Without changing a thing, reproduce the entire listing and leave out its pictures.

→ Dataset excerpt:
┌────────

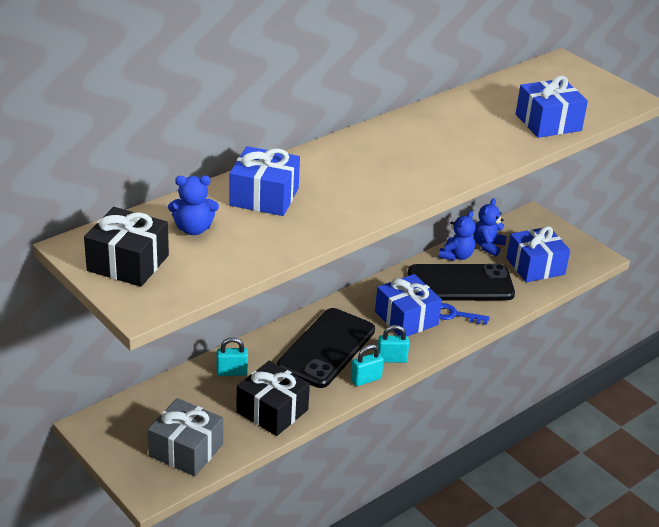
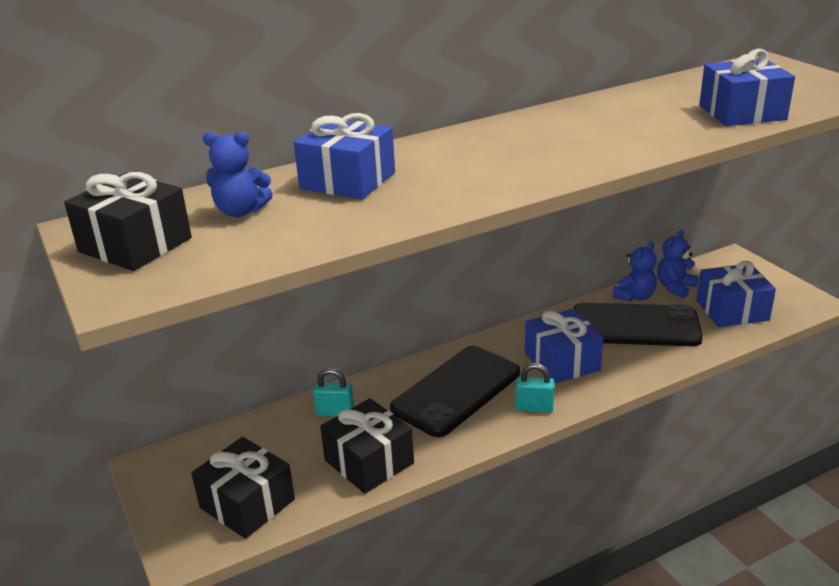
camera: 15 degrees right, 5 degrees down
(186, 450) = (247, 503): grey gift -> black gift
(366, 379) = (496, 430): turquoise padlock -> none
(454, 315) = (623, 360): blue key -> none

└────────

→ Task answer:
camera: 15 degrees right, 5 degrees down
(186, 450) = (247, 503): grey gift -> black gift
(366, 379) = (496, 430): turquoise padlock -> none
(454, 315) = (623, 360): blue key -> none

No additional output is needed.